What you have to do |
Write all of the entries out again exactly.
[[ Records for the exercise, beginning ]]
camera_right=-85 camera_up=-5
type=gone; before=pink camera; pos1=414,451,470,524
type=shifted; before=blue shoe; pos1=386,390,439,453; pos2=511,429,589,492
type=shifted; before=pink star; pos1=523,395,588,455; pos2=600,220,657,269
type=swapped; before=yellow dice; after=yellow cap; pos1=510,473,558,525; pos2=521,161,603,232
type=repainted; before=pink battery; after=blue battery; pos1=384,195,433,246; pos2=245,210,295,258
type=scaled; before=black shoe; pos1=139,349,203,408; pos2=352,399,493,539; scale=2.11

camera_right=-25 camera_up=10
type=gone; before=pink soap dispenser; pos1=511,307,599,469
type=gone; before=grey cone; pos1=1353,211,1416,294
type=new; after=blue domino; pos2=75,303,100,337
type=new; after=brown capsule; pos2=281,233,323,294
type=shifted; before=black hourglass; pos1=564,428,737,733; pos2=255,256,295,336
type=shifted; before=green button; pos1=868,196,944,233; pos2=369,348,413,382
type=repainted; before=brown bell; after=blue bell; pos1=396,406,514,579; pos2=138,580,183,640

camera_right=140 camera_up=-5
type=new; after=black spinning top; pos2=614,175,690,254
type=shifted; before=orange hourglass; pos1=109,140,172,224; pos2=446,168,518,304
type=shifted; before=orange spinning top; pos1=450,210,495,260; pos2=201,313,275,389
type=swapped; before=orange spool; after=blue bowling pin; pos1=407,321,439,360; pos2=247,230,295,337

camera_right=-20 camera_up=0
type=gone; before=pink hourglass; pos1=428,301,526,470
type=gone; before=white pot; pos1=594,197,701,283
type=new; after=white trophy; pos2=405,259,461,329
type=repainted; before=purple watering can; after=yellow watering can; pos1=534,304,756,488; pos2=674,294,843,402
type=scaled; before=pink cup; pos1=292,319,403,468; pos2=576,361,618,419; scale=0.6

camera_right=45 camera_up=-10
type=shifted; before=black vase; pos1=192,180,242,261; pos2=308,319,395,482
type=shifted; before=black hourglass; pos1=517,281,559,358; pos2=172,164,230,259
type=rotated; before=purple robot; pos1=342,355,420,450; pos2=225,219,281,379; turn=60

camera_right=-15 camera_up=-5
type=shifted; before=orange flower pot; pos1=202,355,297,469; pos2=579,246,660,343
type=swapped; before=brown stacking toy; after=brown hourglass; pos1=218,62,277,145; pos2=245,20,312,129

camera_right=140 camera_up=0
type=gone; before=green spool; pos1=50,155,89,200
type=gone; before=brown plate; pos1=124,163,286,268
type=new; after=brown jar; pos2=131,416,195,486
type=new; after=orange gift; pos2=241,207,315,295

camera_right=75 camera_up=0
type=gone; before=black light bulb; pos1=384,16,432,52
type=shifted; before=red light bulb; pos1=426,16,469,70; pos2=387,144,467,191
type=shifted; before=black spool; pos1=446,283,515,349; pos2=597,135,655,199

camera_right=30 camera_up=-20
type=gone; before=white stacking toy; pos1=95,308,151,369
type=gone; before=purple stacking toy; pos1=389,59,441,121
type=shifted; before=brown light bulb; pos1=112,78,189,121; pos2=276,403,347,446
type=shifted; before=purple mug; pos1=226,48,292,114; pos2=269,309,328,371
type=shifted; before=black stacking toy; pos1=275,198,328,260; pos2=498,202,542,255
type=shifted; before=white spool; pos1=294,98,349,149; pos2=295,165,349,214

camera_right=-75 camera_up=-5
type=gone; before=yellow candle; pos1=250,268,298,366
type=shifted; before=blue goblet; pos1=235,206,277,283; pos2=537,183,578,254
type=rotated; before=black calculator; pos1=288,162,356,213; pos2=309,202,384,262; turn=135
[[ Records for the exercise, end ]]
Solution below |
camera_right=-85 camera_up=-5
type=gone; before=pink camera; pos1=414,451,470,524
type=shifted; before=blue shoe; pos1=386,390,439,453; pos2=511,429,589,492
type=shifted; before=pink star; pos1=523,395,588,455; pos2=600,220,657,269
type=swapped; before=yellow dice; after=yellow cap; pos1=510,473,558,525; pos2=521,161,603,232
type=repainted; before=pink battery; after=blue battery; pos1=384,195,433,246; pos2=245,210,295,258
type=scaled; before=black shoe; pos1=139,349,203,408; pos2=352,399,493,539; scale=2.11

camera_right=-25 camera_up=10
type=gone; before=pink soap dispenser; pos1=511,307,599,469
type=gone; before=grey cone; pos1=1353,211,1416,294
type=new; after=blue domino; pos2=75,303,100,337
type=new; after=brown capsule; pos2=281,233,323,294
type=shifted; before=black hourglass; pos1=564,428,737,733; pos2=255,256,295,336
type=shifted; before=green button; pos1=868,196,944,233; pos2=369,348,413,382
type=repainted; before=brown bell; after=blue bell; pos1=396,406,514,579; pos2=138,580,183,640

camera_right=140 camera_up=-5
type=new; after=black spinning top; pos2=614,175,690,254
type=shifted; before=orange hourglass; pos1=109,140,172,224; pos2=446,168,518,304
type=shifted; before=orange spinning top; pos1=450,210,495,260; pos2=201,313,275,389
type=swapped; before=orange spool; after=blue bowling pin; pos1=407,321,439,360; pos2=247,230,295,337

camera_right=-20 camera_up=0
type=gone; before=pink hourglass; pos1=428,301,526,470
type=gone; before=white pot; pos1=594,197,701,283
type=new; after=white trophy; pos2=405,259,461,329
type=repainted; before=purple watering can; after=yellow watering can; pos1=534,304,756,488; pos2=674,294,843,402
type=scaled; before=pink cup; pos1=292,319,403,468; pos2=576,361,618,419; scale=0.6

camera_right=45 camera_up=-10
type=shifted; before=black vase; pos1=192,180,242,261; pos2=308,319,395,482
type=shifted; before=black hourglass; pos1=517,281,559,358; pos2=172,164,230,259
type=rotated; before=purple robot; pos1=342,355,420,450; pos2=225,219,281,379; turn=60

camera_right=-15 camera_up=-5
type=shifted; before=orange flower pot; pos1=202,355,297,469; pos2=579,246,660,343
type=swapped; before=brown stacking toy; after=brown hourglass; pos1=218,62,277,145; pos2=245,20,312,129

camera_right=140 camera_up=0
type=gone; before=green spool; pos1=50,155,89,200
type=gone; before=brown plate; pos1=124,163,286,268
type=new; after=brown jar; pos2=131,416,195,486
type=new; after=orange gift; pos2=241,207,315,295

camera_right=75 camera_up=0
type=gone; before=black light bulb; pos1=384,16,432,52
type=shifted; before=red light bulb; pos1=426,16,469,70; pos2=387,144,467,191
type=shifted; before=black spool; pos1=446,283,515,349; pos2=597,135,655,199

camera_right=30 camera_up=-20
type=gone; before=white stacking toy; pos1=95,308,151,369
type=gone; before=purple stacking toy; pos1=389,59,441,121
type=shifted; before=brown light bulb; pos1=112,78,189,121; pos2=276,403,347,446
type=shifted; before=purple mug; pos1=226,48,292,114; pos2=269,309,328,371
type=shifted; before=black stacking toy; pos1=275,198,328,260; pos2=498,202,542,255
type=shifted; before=white spool; pos1=294,98,349,149; pos2=295,165,349,214

camera_right=-75 camera_up=-5
type=gone; before=yellow candle; pos1=250,268,298,366
type=shifted; before=blue goblet; pos1=235,206,277,283; pos2=537,183,578,254
type=rotated; before=black calculator; pos1=288,162,356,213; pos2=309,202,384,262; turn=135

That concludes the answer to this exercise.